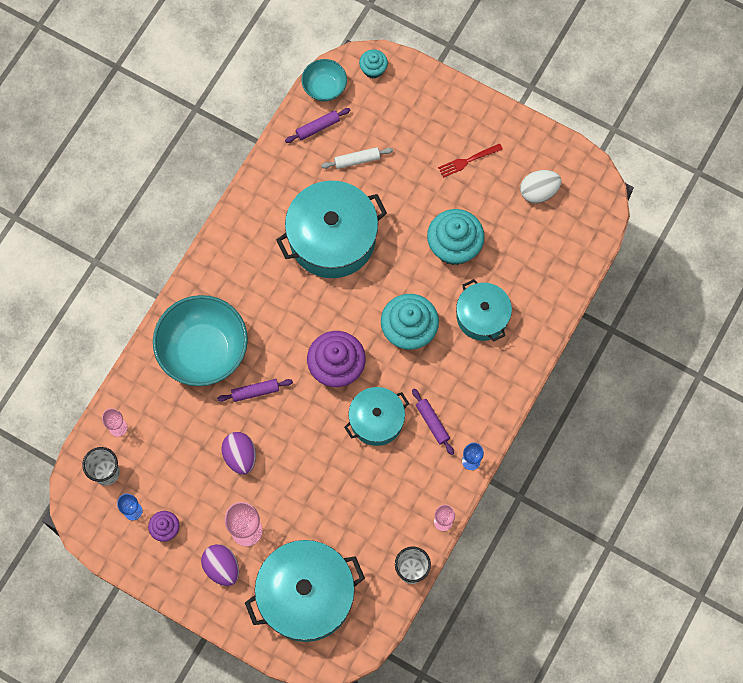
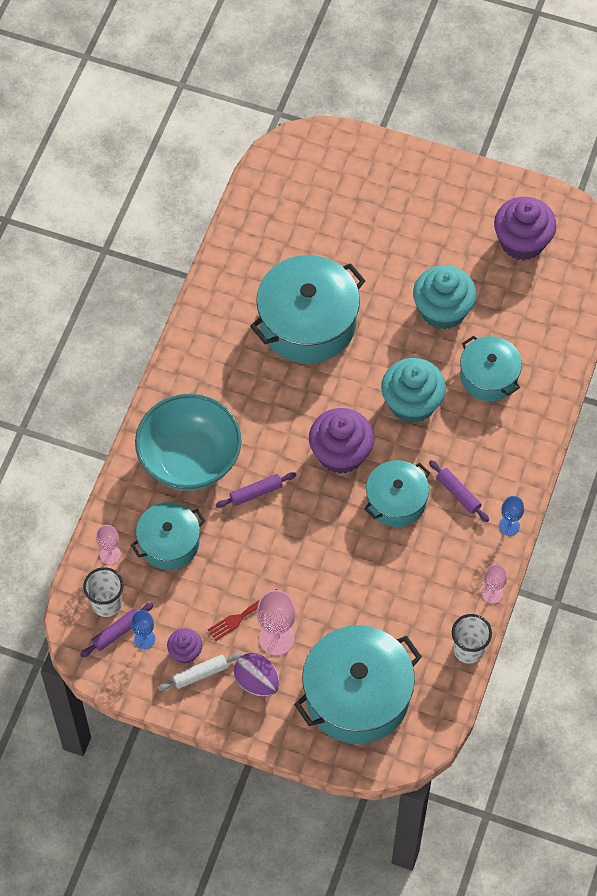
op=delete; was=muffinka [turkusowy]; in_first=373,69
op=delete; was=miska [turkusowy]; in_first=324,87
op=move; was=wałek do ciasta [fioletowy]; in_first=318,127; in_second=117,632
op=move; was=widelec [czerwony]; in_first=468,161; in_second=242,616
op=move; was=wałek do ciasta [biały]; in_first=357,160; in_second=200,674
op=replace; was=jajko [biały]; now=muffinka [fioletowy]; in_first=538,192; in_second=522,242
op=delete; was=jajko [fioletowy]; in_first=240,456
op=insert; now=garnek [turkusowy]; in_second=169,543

━━━━━━━━━━━━━━━━━━━━━━━━━━━━━━

◆ **EXERCISE REQUIREMENTS**:
Set down the full listing above with its wording unchanged. Leave out its images.

◆ **RESPONSE**:
op=delete; was=muffinka [turkusowy]; in_first=373,69
op=delete; was=miska [turkusowy]; in_first=324,87
op=move; was=wałek do ciasta [fioletowy]; in_first=318,127; in_second=117,632
op=move; was=widelec [czerwony]; in_first=468,161; in_second=242,616
op=move; was=wałek do ciasta [biały]; in_first=357,160; in_second=200,674
op=replace; was=jajko [biały]; now=muffinka [fioletowy]; in_first=538,192; in_second=522,242
op=delete; was=jajko [fioletowy]; in_first=240,456
op=insert; now=garnek [turkusowy]; in_second=169,543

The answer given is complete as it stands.